## TASK
The answer must consist solely of the lines from the one with "grey wallet [741,74,862,147]" through the last line of the data, copied exactly, with no pictures.

## MATERIAL FOR THIS TASK
###
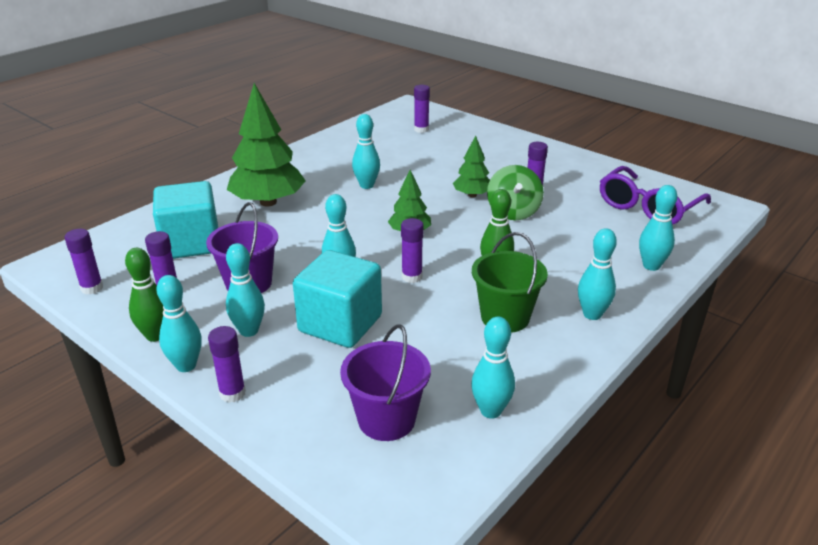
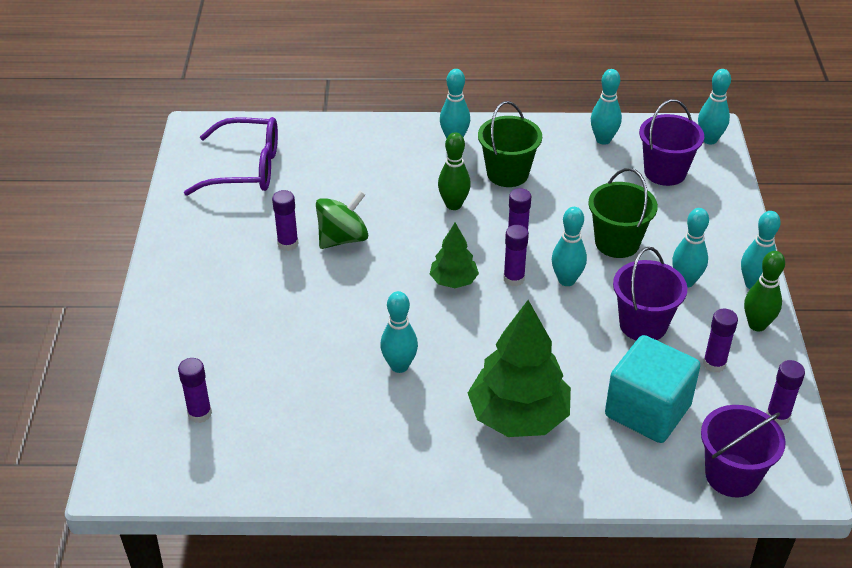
camera: 130 degrees left, 10 degrees up
purple glue stick [208,326,246,403] -> purple glue stick moved to [503,225,529,286]
turquoise cube [293,250,382,348] -> green bucket [588,168,658,258]
green tree [453,136,490,197] -> none
turquoise bowling pin [639,185,677,271] -> turquoise bowling pin moved to [698,69,731,145]
none -> purple bucket [701,405,786,497]

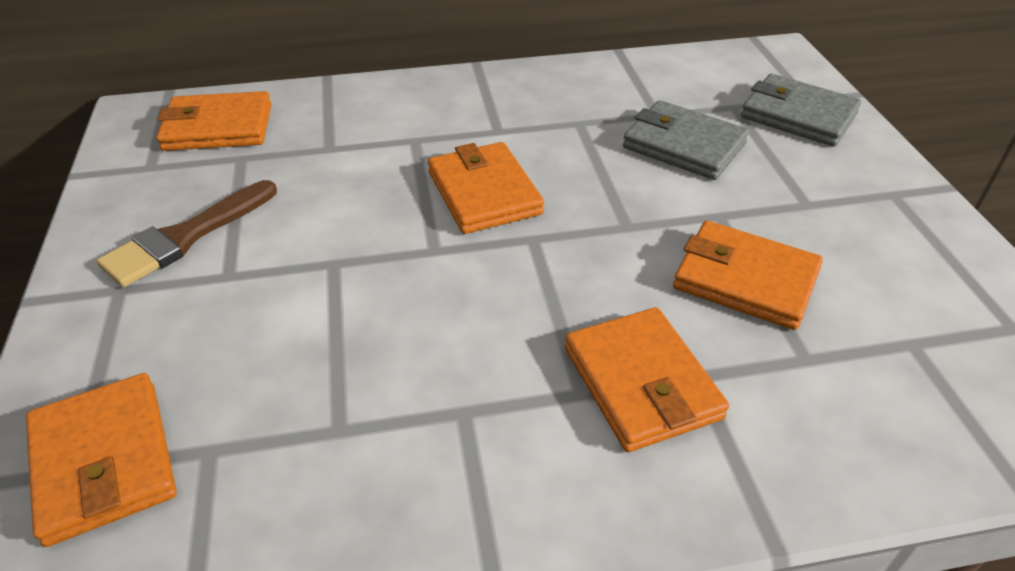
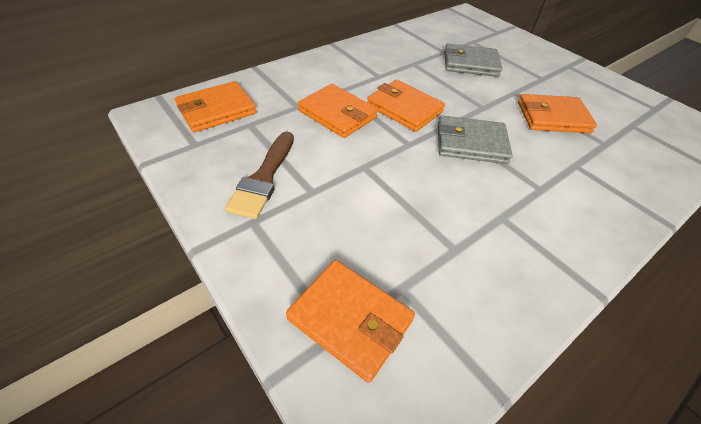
camera: 30 degrees left, 5 degrees up
orange wallet [565,307,729,452] -> orange wallet moved to [298,84,378,138]
grey wallet [741,74,862,147] -> grey wallet moved to [438,116,512,164]

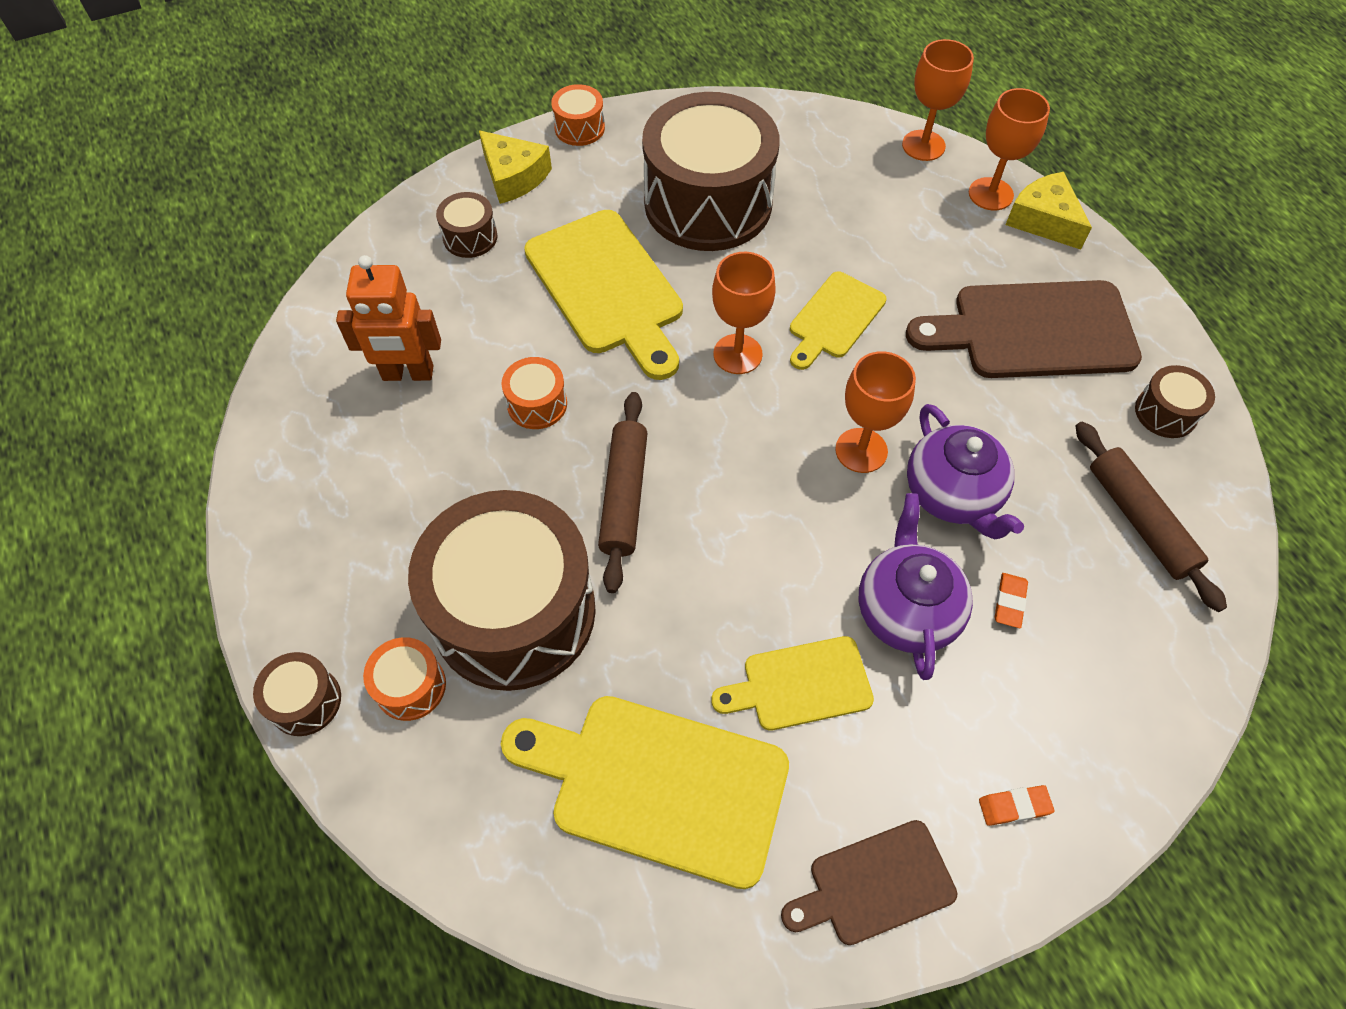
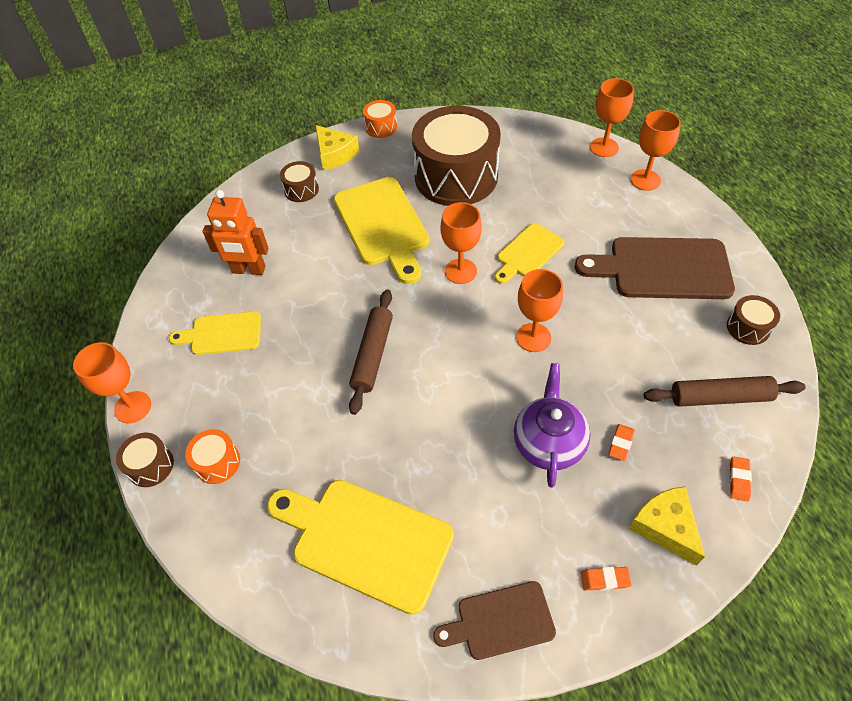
camera: 10 degrees right, 5 degrees down
brown drum [408,490,596,691] -> none
orange drum [502,357,567,429] -> none
yellow cutting board [711,636,874,731] -> yellow cutting board moved to [169,311,261,355]
purple teapot [907,404,1024,539] -> none
yellow cheese [1005,172,1092,250] -> yellow cheese moved to [628,486,705,566]
brown rolling pin [1075,422,1227,612] -> brown rolling pin turned 75 degrees counterclockwise [644,376,806,407]
none -> orange goblet [73,342,151,424]
none -> orange eraser [729,456,752,501]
###
## RESPONSE BELOW
grey wallet [741,74,862,147] -> grey wallet moved to [438,116,512,164]

camera: 10 degrees right, 5 degrees down
brown drum [408,490,596,691] -> none
orange drum [502,357,567,429] -> none
yellow cutting board [711,636,874,731] -> yellow cutting board moved to [169,311,261,355]
purple teapot [907,404,1024,539] -> none
yellow cheese [1005,172,1092,250] -> yellow cheese moved to [628,486,705,566]
brown rolling pin [1075,422,1227,612] -> brown rolling pin turned 75 degrees counterclockwise [644,376,806,407]
none -> orange goblet [73,342,151,424]
none -> orange eraser [729,456,752,501]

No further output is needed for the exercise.